§ Raw data

**********

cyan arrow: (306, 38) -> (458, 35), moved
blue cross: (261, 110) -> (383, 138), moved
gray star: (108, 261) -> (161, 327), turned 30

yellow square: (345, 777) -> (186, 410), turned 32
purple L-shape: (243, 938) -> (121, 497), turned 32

**********

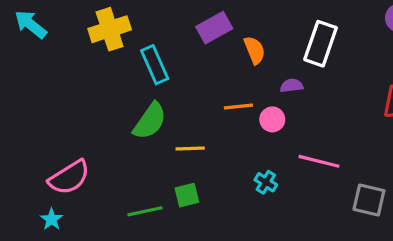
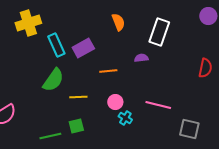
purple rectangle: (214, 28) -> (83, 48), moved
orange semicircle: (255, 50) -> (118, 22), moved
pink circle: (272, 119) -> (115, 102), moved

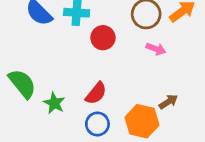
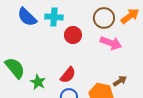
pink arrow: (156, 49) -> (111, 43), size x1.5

**********

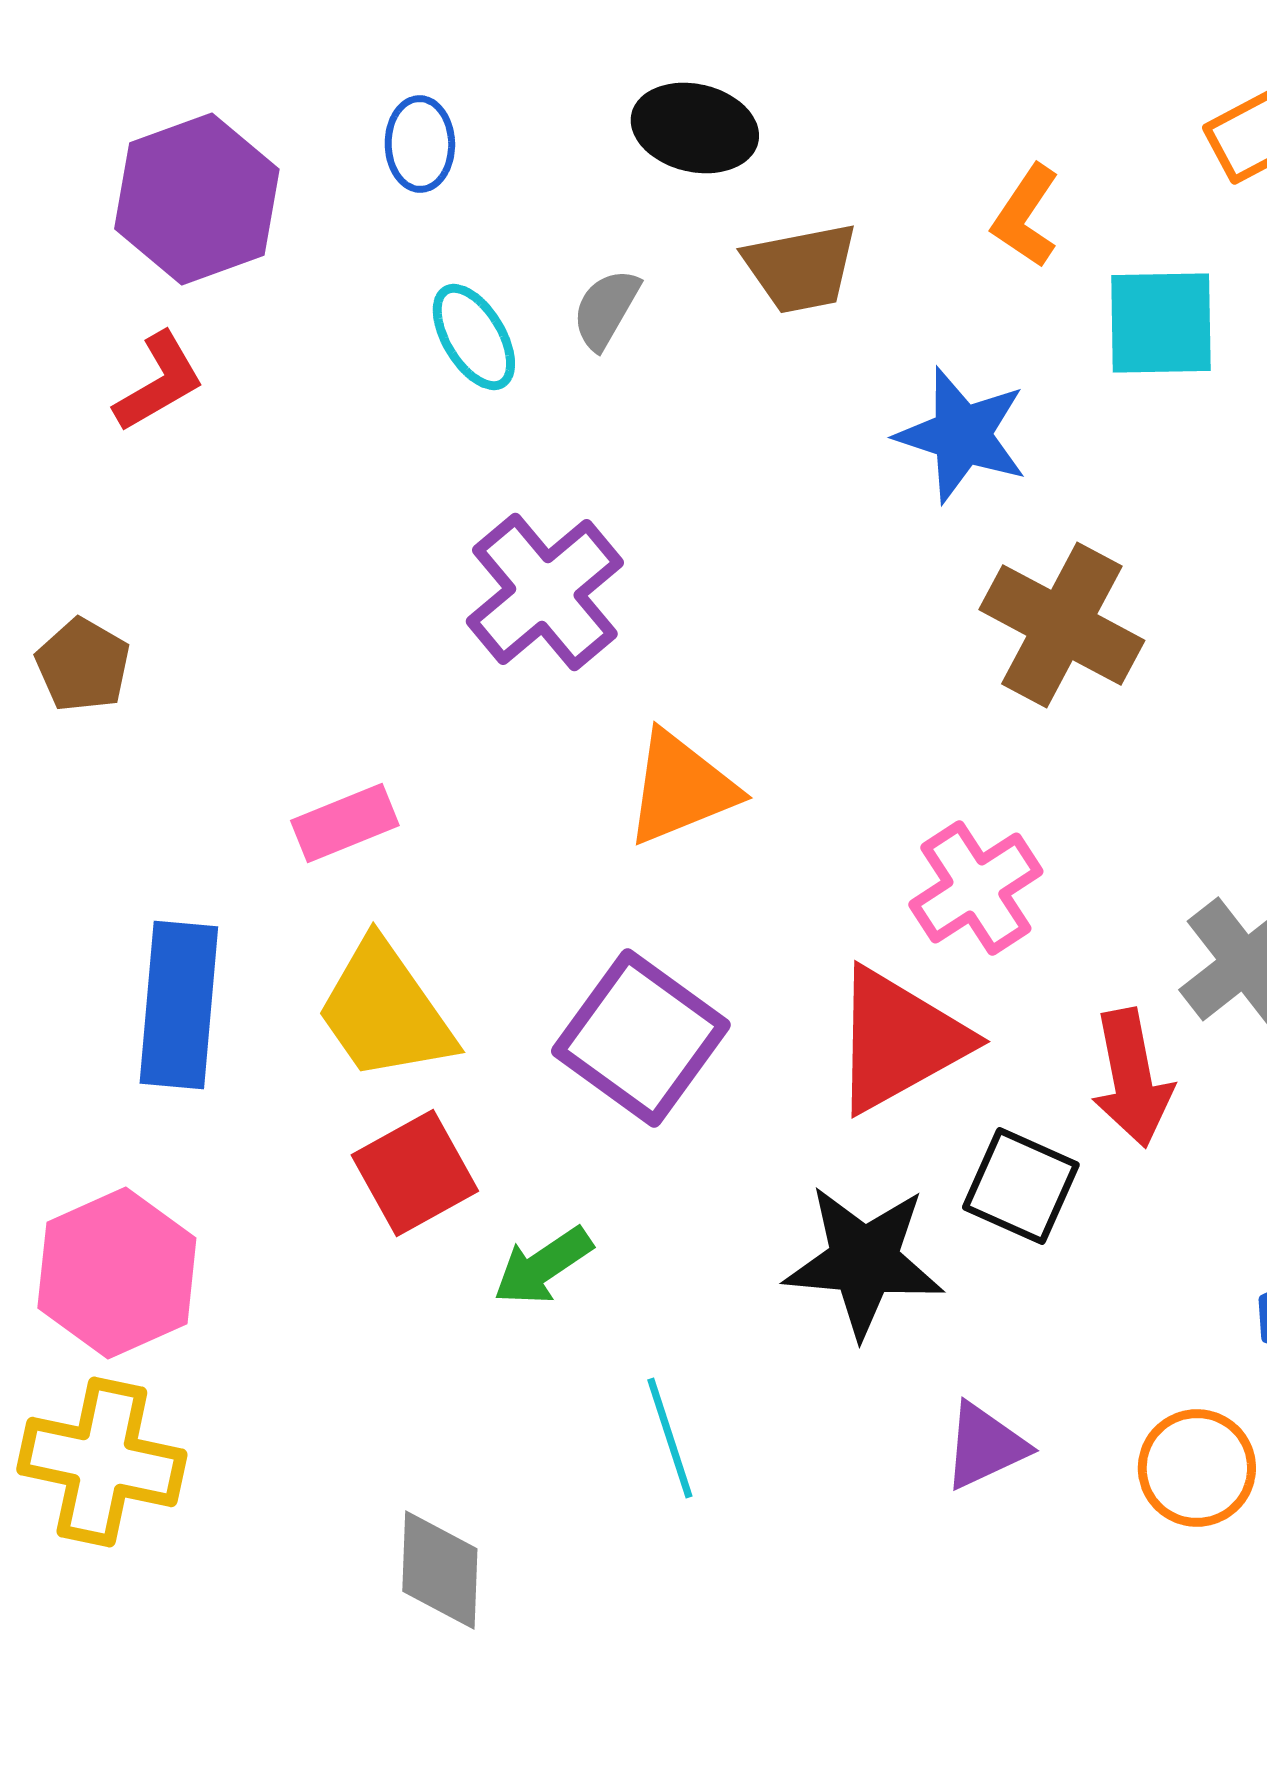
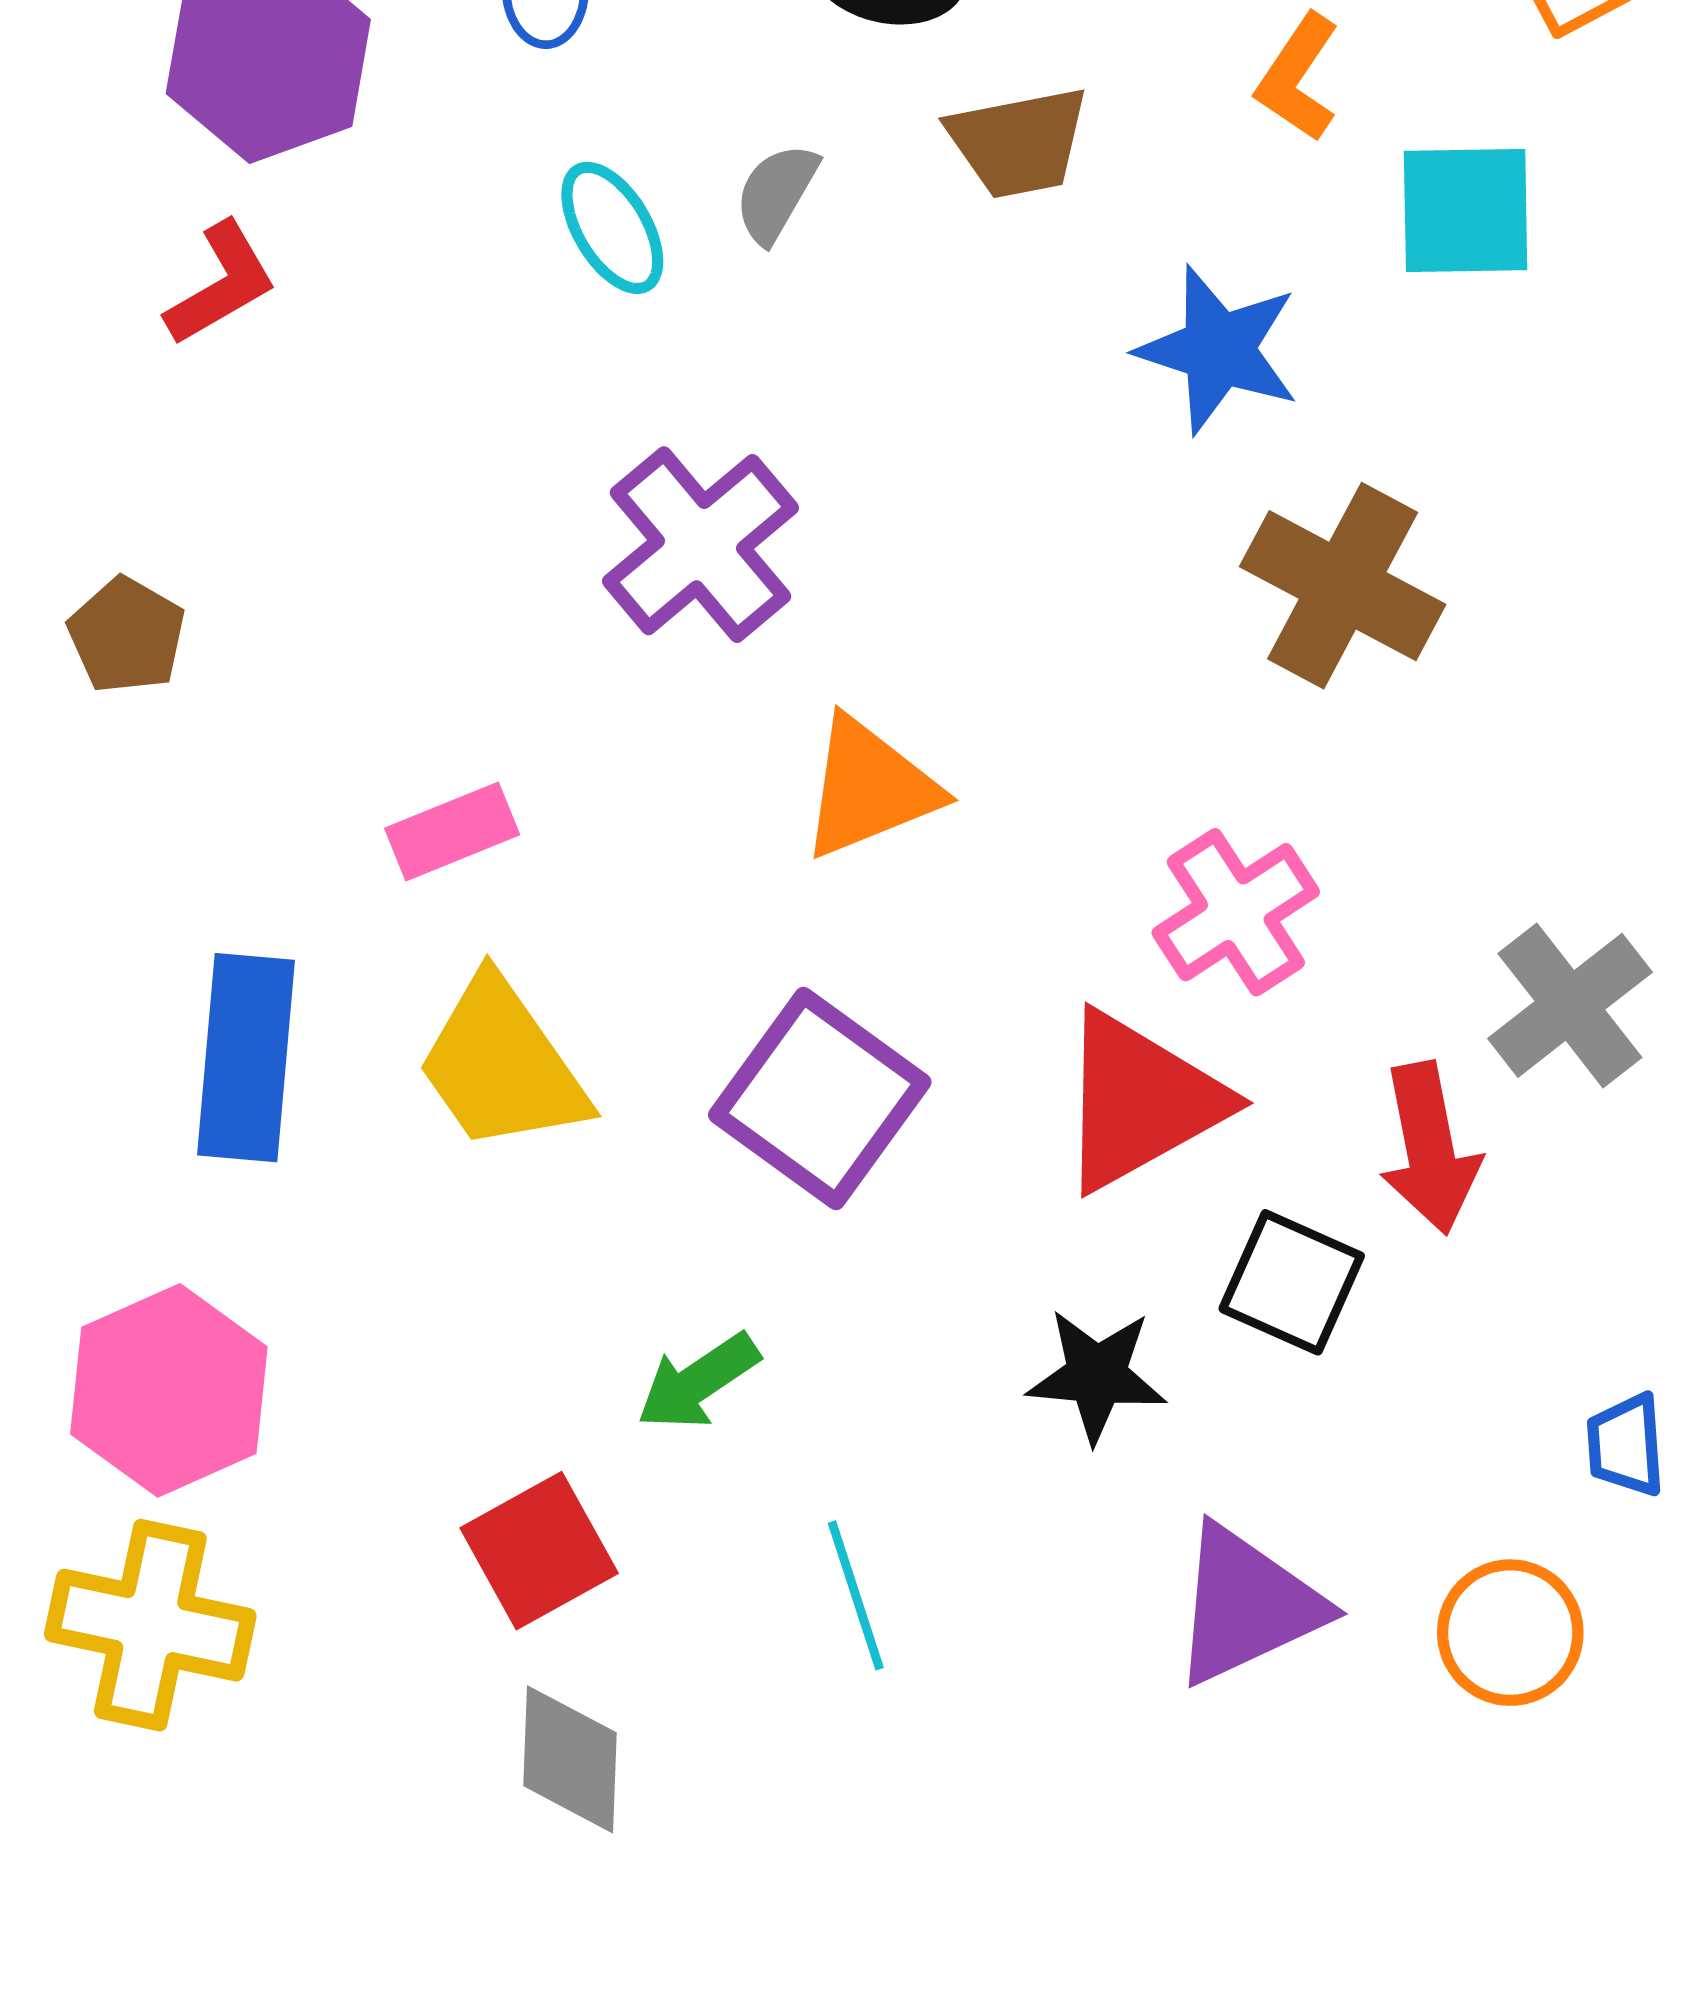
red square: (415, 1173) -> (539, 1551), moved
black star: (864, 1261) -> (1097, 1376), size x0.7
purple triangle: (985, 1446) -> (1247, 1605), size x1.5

**********

§ Prompt
The expected output is exactly the lines of the listing above between the line holding "red square: (415, 1173) -> (539, 1551), moved" and the line holding "purple triangle: (985, 1446)", inclusive.

§ Answer
red square: (415, 1173) -> (539, 1551), moved
black star: (864, 1261) -> (1097, 1376), size x0.7
purple triangle: (985, 1446) -> (1247, 1605), size x1.5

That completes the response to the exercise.